*** Records provided ***

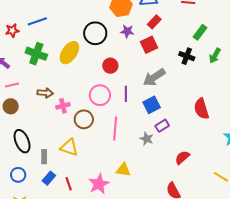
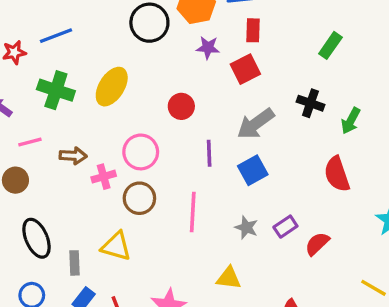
red rectangle: (154, 22) -> (253, 30), turned -40
black circle: (95, 33) -> (149, 23), moved
black cross: (187, 56) -> (310, 103), moved
green arrow: (215, 56) -> (351, 121), moved
pink line: (12, 85) -> (30, 142), moved
pink circle: (100, 95) -> (141, 152), moved
purple rectangle: (162, 126) -> (285, 227), moved
red semicircle: (182, 157) -> (317, 244), moved
yellow triangle: (123, 170) -> (229, 278), moved

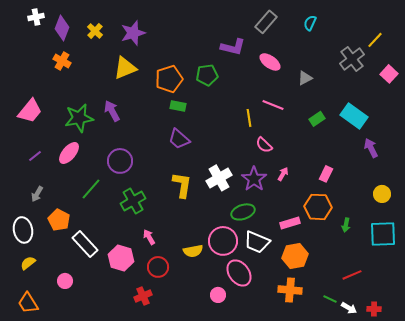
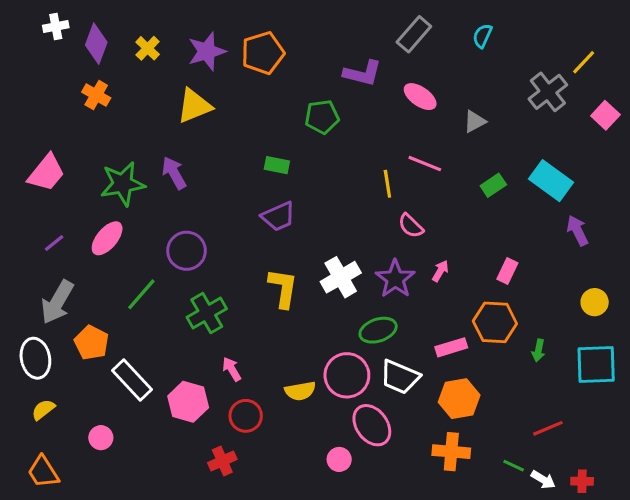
orange pentagon: (169, 79) -> (263, 53), moved
purple trapezoid: (179, 139) -> (278, 216), turned -65
gray arrow: (37, 194) -> (57, 302), size x1.8

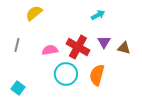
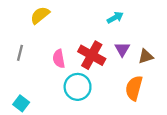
brown triangle: (124, 48) -> (146, 56), turned -32
pink semicircle: (50, 50) -> (59, 59), turned -91
orange semicircle: (97, 75) -> (134, 88), moved

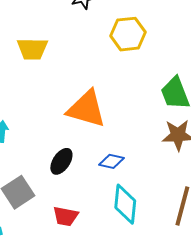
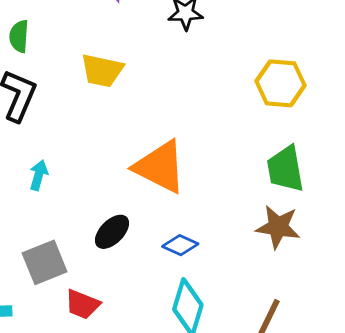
yellow hexagon: (128, 34) -> (281, 83), moved
red trapezoid: (66, 216) -> (82, 304), moved

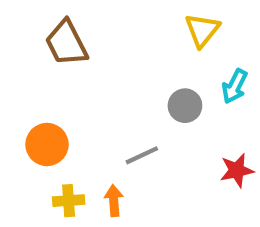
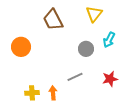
brown trapezoid: (66, 43) -> (53, 20), moved
orange circle: (47, 144) -> (21, 47), moved
gray line: (142, 155) -> (75, 77), moved

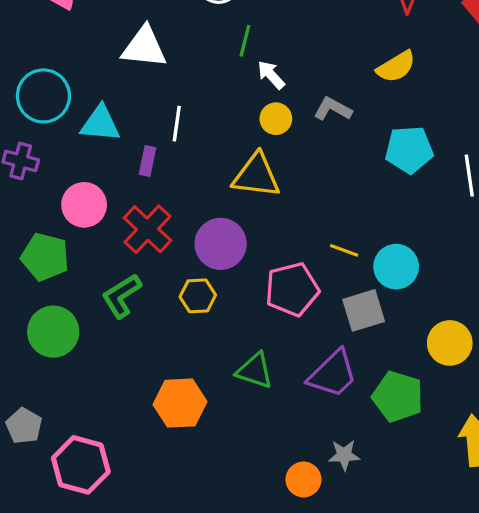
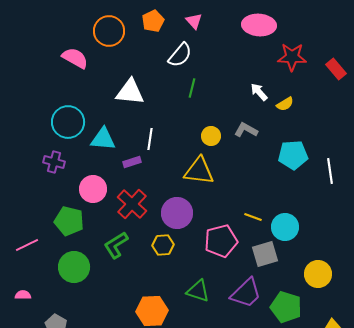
yellow semicircle: (396, 67) -> (285, 104), size x0.7
white arrow: (271, 75) -> (259, 92), moved
purple rectangle: (147, 161) -> (132, 162), turned 60

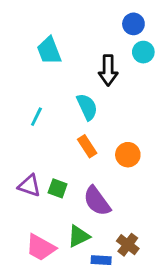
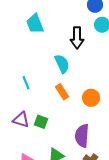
cyan line: (36, 117) -> (26, 83), moved, turned -48
purple semicircle: (97, 201) -> (82, 136), moved, turned 40

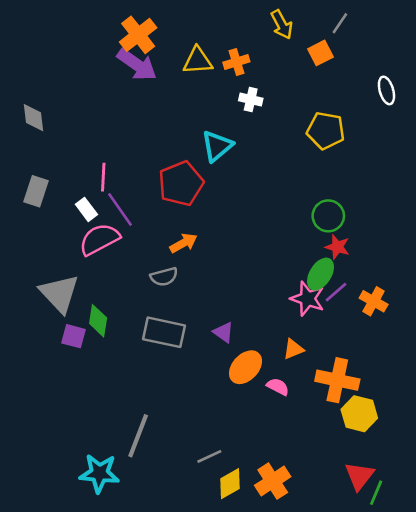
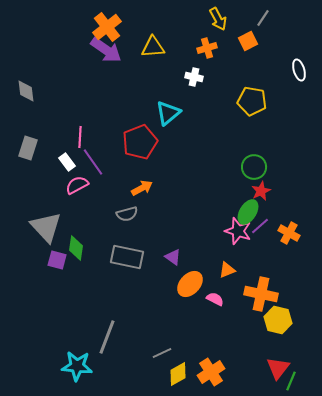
orange cross: (236, 62) -> (207, 48), moved
pink semicircle: (99, 239) -> (77, 185), size x0.7
red star: (337, 247) -> (261, 191), turned 30

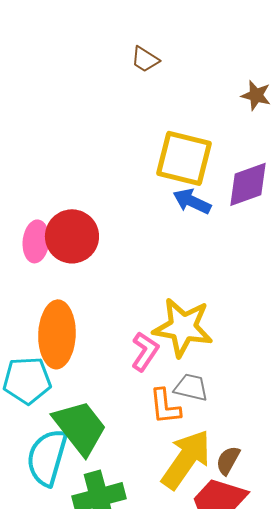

*** End of Records provided ***

[What you are asked to do] What is needed is an exact copy of the lines from the beginning of the data through the line containing "purple rectangle: (162, 126)", both included, without any pictures.

[Task result]
red rectangle: (154, 22) -> (253, 30), turned -40
black circle: (95, 33) -> (149, 23), moved
black cross: (187, 56) -> (310, 103), moved
green arrow: (215, 56) -> (351, 121), moved
pink line: (12, 85) -> (30, 142), moved
pink circle: (100, 95) -> (141, 152), moved
purple rectangle: (162, 126) -> (285, 227), moved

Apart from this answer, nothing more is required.